(Two-scene object counts)
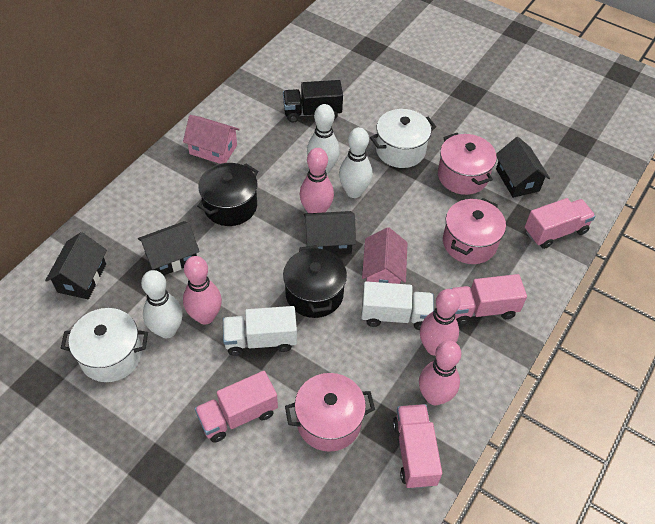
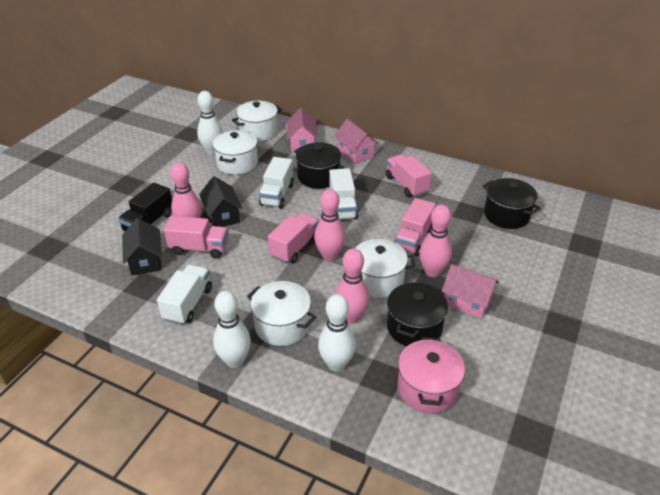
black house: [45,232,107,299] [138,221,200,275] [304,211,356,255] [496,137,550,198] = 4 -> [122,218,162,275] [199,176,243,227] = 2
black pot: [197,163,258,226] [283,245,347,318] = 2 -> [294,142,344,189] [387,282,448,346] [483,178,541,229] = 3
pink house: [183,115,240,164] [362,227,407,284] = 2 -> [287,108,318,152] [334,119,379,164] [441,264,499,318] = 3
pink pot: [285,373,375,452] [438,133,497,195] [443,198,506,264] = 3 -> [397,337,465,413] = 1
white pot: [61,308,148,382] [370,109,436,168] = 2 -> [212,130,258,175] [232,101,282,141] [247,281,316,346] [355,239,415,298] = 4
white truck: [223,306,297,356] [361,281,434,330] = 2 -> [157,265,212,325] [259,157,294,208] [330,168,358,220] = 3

■ **TO DO**: Please, from the entries above, set down exactly the lines from the one containing "pink house: [183,115,240,164]" through the one containing "white pot: [61,308,148,382]", and only those.

■ **FINISHED TASK**:
pink house: [183,115,240,164] [362,227,407,284] = 2 -> [287,108,318,152] [334,119,379,164] [441,264,499,318] = 3
pink pot: [285,373,375,452] [438,133,497,195] [443,198,506,264] = 3 -> [397,337,465,413] = 1
white pot: [61,308,148,382] [370,109,436,168] = 2 -> [212,130,258,175] [232,101,282,141] [247,281,316,346] [355,239,415,298] = 4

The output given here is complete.